Pick out all lines of the entries that include the word "purple" and copy them.

AVAILABLE RECORDS Start Marker

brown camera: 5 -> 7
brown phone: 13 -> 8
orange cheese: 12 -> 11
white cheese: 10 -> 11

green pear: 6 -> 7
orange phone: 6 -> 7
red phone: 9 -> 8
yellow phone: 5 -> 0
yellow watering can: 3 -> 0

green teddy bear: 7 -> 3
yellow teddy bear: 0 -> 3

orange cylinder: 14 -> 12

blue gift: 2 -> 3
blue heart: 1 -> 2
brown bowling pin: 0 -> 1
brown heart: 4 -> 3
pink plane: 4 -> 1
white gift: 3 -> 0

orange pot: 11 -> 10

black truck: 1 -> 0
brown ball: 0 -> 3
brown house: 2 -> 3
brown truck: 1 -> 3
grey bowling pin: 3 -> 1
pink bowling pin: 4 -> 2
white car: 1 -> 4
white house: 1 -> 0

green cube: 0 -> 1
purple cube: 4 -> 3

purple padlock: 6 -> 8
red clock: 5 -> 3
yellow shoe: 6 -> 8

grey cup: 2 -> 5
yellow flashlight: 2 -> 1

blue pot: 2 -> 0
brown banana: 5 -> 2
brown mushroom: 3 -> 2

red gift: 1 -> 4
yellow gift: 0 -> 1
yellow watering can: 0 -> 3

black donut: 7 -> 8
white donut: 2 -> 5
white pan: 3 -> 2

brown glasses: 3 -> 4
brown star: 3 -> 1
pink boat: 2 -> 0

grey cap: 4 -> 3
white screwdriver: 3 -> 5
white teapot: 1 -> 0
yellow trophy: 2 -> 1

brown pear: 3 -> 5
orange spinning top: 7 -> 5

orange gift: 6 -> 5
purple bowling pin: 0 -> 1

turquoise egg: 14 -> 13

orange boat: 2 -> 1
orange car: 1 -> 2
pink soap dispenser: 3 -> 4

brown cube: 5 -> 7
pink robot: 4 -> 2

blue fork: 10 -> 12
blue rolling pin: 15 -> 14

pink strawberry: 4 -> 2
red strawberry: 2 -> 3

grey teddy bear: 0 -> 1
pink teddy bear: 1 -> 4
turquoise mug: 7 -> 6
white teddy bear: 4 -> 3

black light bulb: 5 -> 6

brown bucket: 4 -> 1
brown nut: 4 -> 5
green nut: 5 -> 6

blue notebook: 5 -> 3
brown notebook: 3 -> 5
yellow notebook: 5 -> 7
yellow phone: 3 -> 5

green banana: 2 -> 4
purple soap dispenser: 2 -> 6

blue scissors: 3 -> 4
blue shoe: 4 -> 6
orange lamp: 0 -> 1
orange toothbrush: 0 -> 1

AVAILABLE RECORDS End Marker

### OUTPUT FOR THIS EXERCISE
purple cube: 4 -> 3
purple padlock: 6 -> 8
purple bowling pin: 0 -> 1
purple soap dispenser: 2 -> 6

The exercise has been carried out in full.